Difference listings
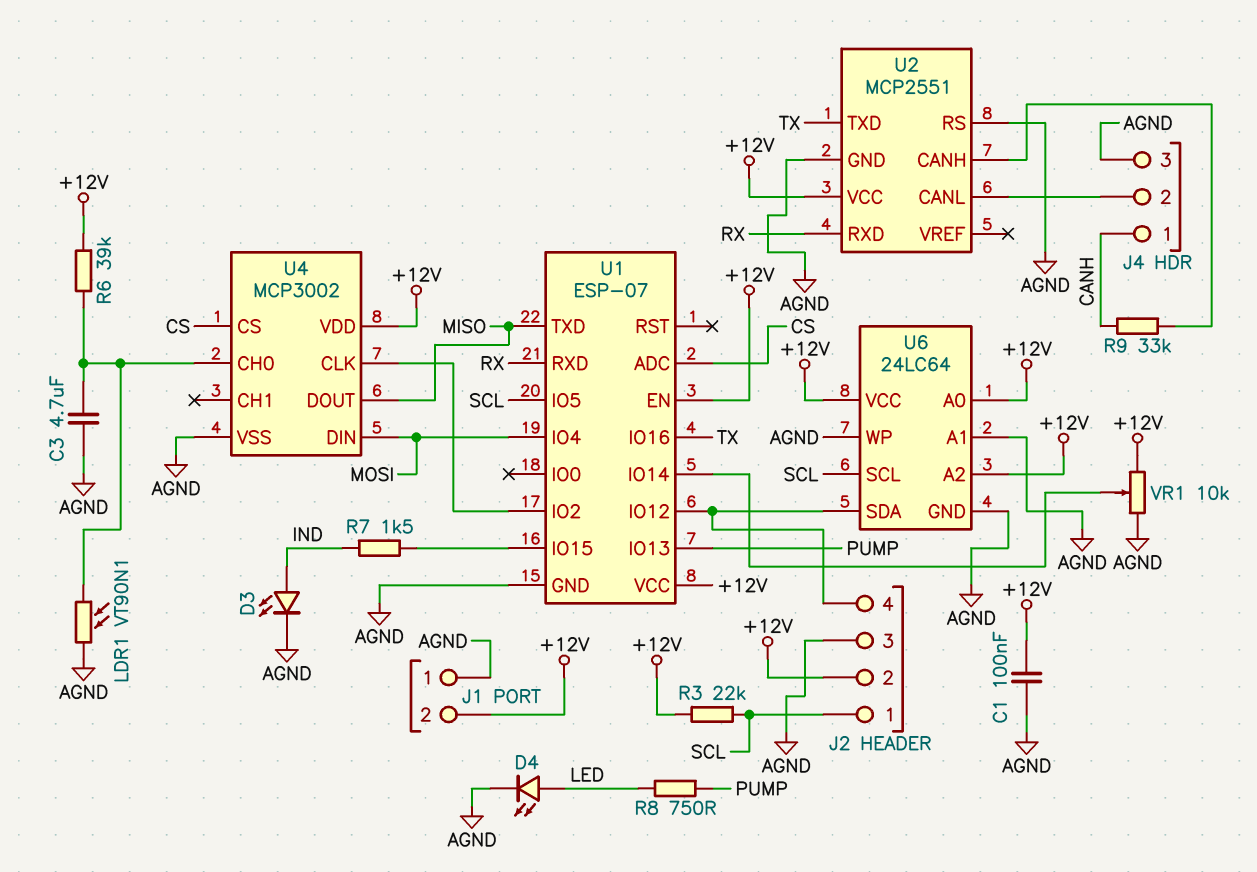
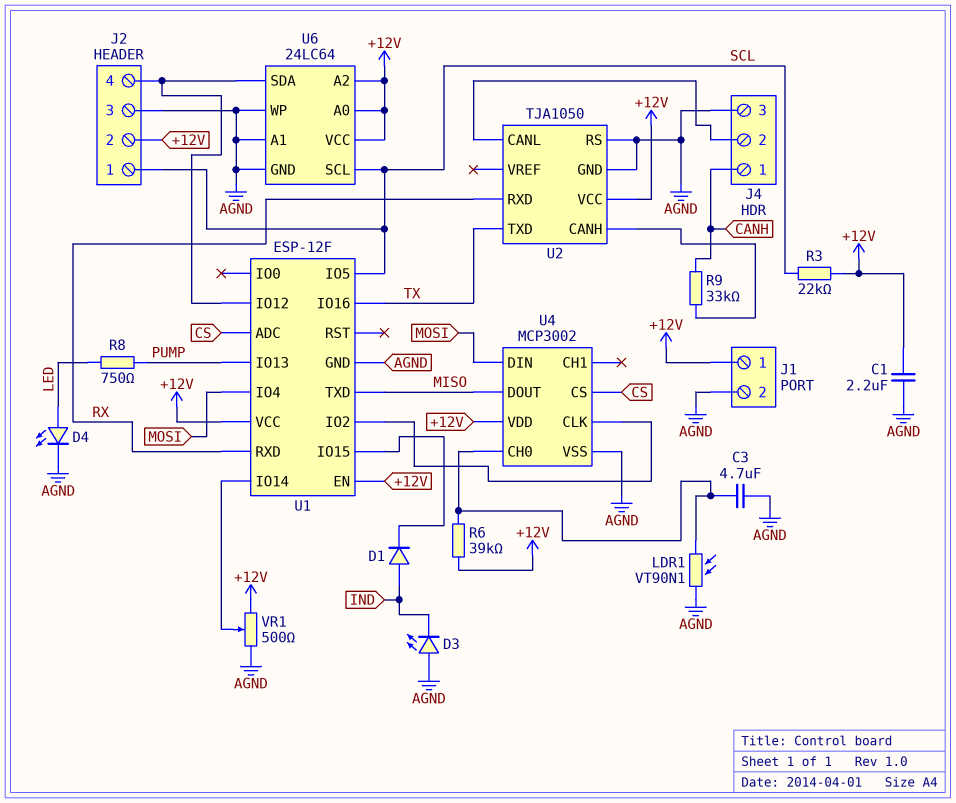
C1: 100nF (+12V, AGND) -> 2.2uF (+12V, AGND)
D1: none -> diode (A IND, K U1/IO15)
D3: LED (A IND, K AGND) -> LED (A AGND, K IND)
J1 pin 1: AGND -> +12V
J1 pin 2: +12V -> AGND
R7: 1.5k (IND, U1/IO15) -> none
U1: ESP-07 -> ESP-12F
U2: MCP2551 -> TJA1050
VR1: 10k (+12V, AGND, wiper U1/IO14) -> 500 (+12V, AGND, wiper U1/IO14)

* * *

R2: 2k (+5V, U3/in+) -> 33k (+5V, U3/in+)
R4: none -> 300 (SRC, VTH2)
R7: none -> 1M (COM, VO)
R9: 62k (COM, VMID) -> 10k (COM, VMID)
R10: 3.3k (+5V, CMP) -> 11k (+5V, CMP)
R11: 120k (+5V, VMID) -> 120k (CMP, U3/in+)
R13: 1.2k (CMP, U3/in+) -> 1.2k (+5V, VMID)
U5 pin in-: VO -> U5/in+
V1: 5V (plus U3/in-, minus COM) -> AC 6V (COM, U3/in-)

Task requirements - Nothing is wanted except the number of lines in the entries above that include the word "VMID".

Task solution - 3